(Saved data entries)
>>>
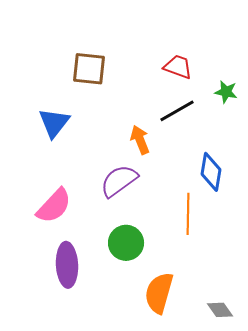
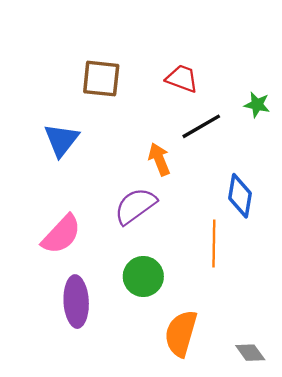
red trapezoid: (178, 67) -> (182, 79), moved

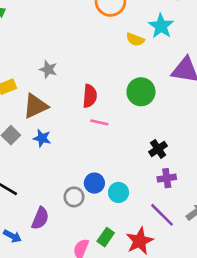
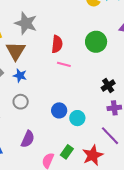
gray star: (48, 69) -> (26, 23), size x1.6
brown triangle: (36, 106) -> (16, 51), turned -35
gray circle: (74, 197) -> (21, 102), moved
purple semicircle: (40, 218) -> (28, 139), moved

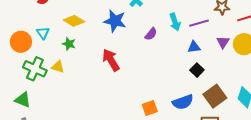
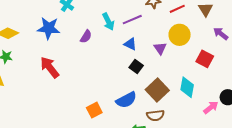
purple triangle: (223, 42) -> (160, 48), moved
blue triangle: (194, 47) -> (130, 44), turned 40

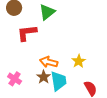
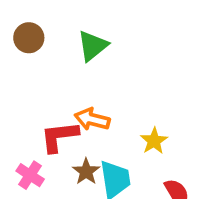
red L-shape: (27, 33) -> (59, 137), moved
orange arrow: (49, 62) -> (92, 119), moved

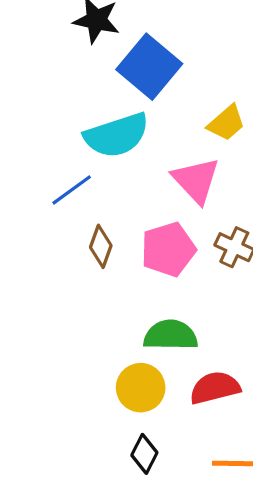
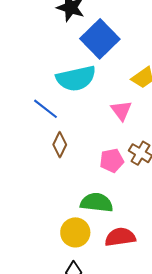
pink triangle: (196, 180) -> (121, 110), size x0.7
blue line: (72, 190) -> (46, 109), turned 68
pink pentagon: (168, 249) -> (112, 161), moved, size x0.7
<<<
>>>
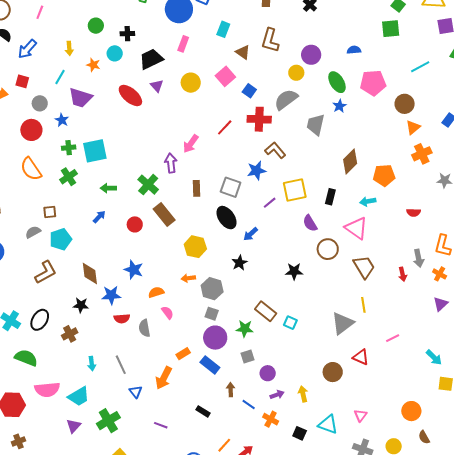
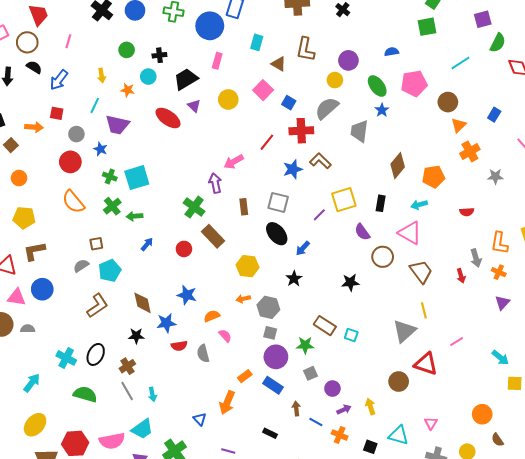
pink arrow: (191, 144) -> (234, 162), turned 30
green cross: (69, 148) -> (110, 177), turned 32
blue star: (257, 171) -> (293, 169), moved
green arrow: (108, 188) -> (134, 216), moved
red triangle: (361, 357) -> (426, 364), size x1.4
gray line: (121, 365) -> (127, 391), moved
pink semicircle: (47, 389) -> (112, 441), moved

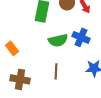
<<<
In the entries above, find each line that includes the string "purple" and copy it.

Result for this exercise:
purple semicircle: (40, 218) -> (28, 139), moved
purple triangle: (223, 42) -> (160, 48), moved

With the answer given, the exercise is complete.